▸ **Given task**: Please locate each line in the data below that contains the word "longest" and copy those lines in full.

(Data excerpts)
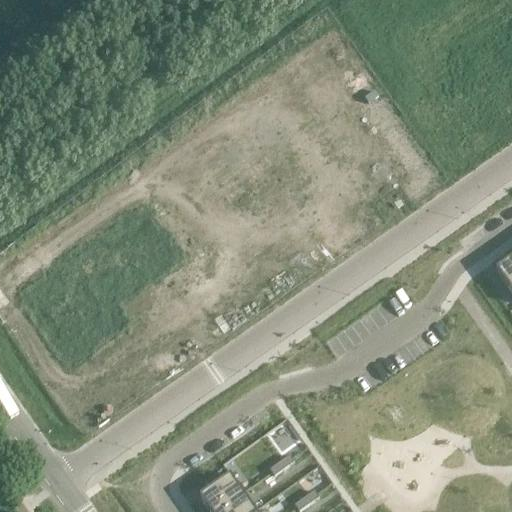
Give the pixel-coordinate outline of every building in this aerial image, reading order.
[(38,287),(29,294),(75,358),(136,315),(122,295),(175,258),(143,213),(118,231),(115,227),(107,233),(110,237),(77,260),(74,256),(35,283),(38,287)] [(511,260),(495,272),(511,295),(511,260)] [(289,458),(279,465),(284,472),(294,465),(289,458)] [(279,465),(270,472),(274,479),(284,472),(279,465)] [(199,499),(207,511),(219,511),(243,496),(230,478),(199,499)] [(314,494),(304,501),(309,507),(319,500),(314,494)] [(219,511),(253,511),(243,496),(219,511)] [(304,501),(294,508),(297,511),(302,511),(309,507),(304,501)]
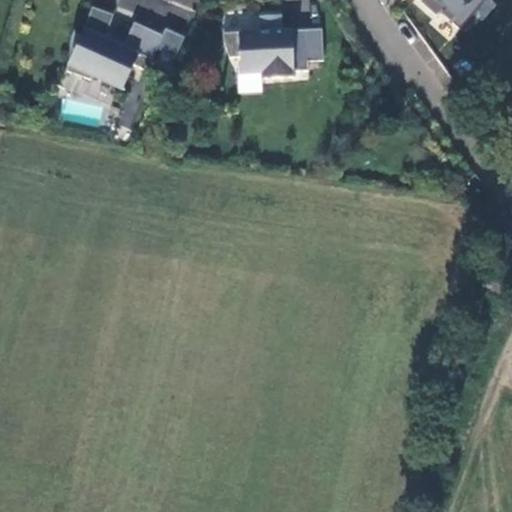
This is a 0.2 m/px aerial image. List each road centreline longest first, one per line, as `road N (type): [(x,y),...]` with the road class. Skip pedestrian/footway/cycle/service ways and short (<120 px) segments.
road 1 (residential): [(511,208),(364,0)]
road 2 (track): [(511,337),(443,511)]
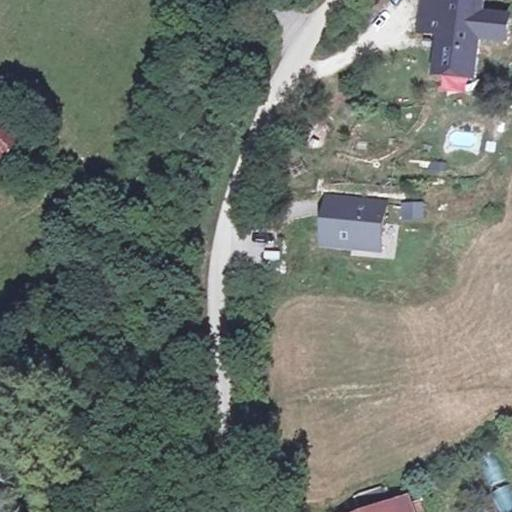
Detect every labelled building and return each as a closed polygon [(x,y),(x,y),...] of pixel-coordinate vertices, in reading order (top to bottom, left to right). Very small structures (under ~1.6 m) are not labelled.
[(438,13),(436,25),(446,26),(443,64),(480,68),(484,32),(509,34),(511,12),(486,10),(487,0),(427,0),(426,12),(438,13)] [(438,13),(426,12),(425,24),(436,25),(438,13)] [(440,91),(469,93),(470,79),(441,77),(440,91)] [(0,106),(0,164),(2,166),(30,125),(0,106)] [(340,202),(342,187),(326,185),(324,200),(340,202)] [(342,187),(340,202),(324,200),(320,232),(337,233),(379,238),(385,192),(342,187)] [(423,218),(423,201),(401,201),(401,218),(423,218)] [(487,486),(503,481),(495,453),(479,457),(487,486)] [(511,511),(511,489),(511,485),(492,490),(497,511),(511,511)] [(419,511),(416,499),(397,506),(399,511),(419,511)]
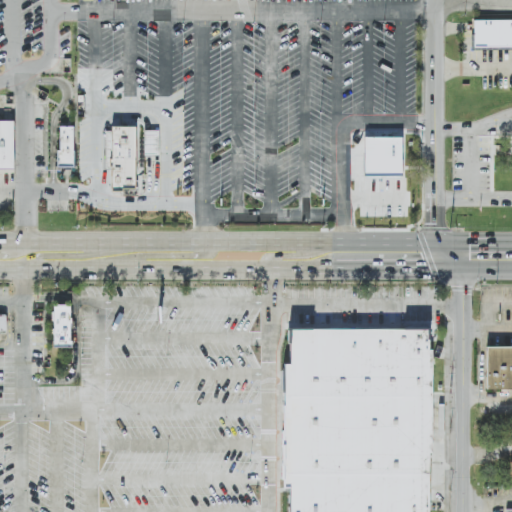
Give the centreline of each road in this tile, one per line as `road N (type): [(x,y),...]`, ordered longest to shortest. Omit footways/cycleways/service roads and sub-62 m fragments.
road 1 (residential): [(434,257),(436,0)]
road 2 (primary): [(274,257),(20,255)]
road 3 (residential): [(464,511),(464,257)]
road 4 (primary): [(511,257),(274,257)]
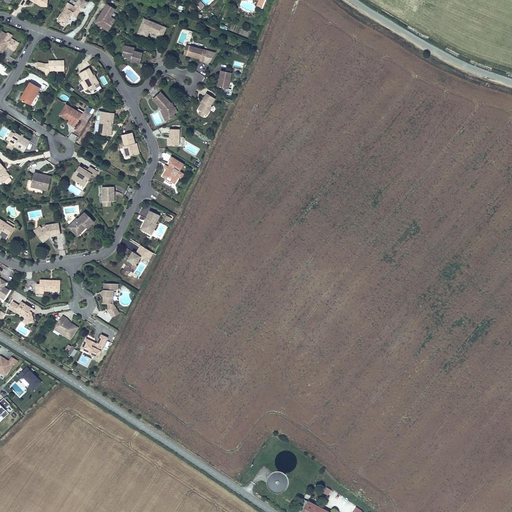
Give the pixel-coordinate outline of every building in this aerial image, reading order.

▸ **Task output**:
This is a 0.2 m/px aerial image. List each road centreline longest first, one per line, as `road N (type): [(x,y),...]` with the road class. Skip pedestrian/footway/cycle/service ways and short (<120 px) segments.
Give the centreline of each road in this tile, one per line as `road N (type): [(x,y),...]`, ordered longest to shortest. Omit footways/cycleways/service roads and sub-62 m fragments.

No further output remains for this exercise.